Only the lines that hold "white" should be in the answer, each copied from the data below.

* **SUPPLIED MATERIAL**

####################

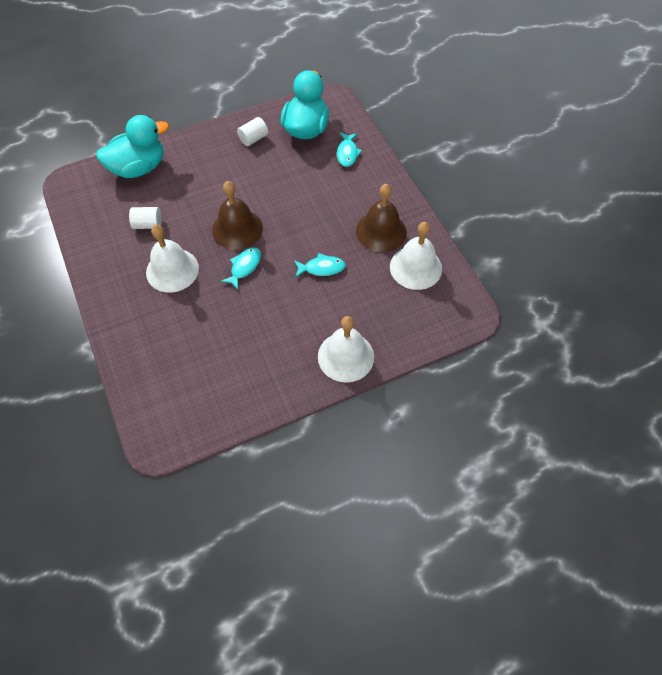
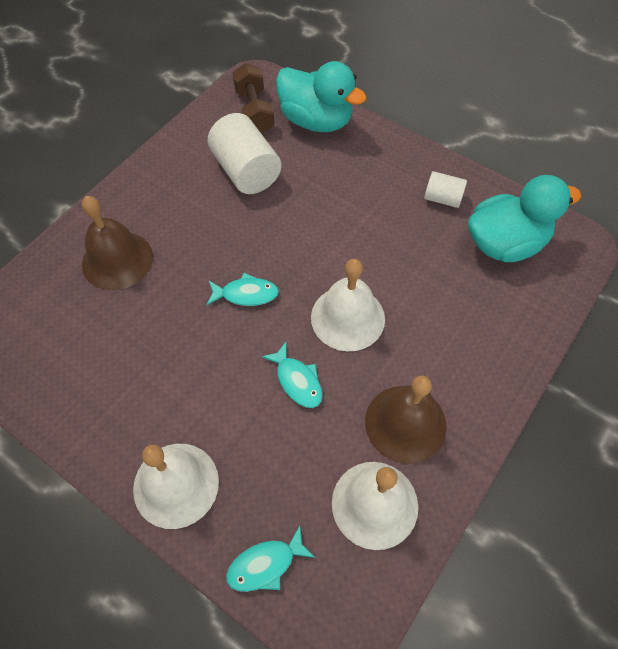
camera: 60 degrees right, 0 degrees up
(99, 196) = (254, 111): none -> brown dumbbell
(148, 224) = (246, 171): white cylinder -> white cylinder, size x1.83
(172, 270) = (199, 227): white bell -> white bell (347, 318)
(237, 229) = (296, 256): brown bell -> brown bell (117, 260)
(347, 153) = (505, 311): turquoise fish -> turquoise fish (265, 564)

####################

* **COMPLETED EXERCISE**
(148, 224) = (246, 171): white cylinder -> white cylinder, size x1.83
(172, 270) = (199, 227): white bell -> white bell (347, 318)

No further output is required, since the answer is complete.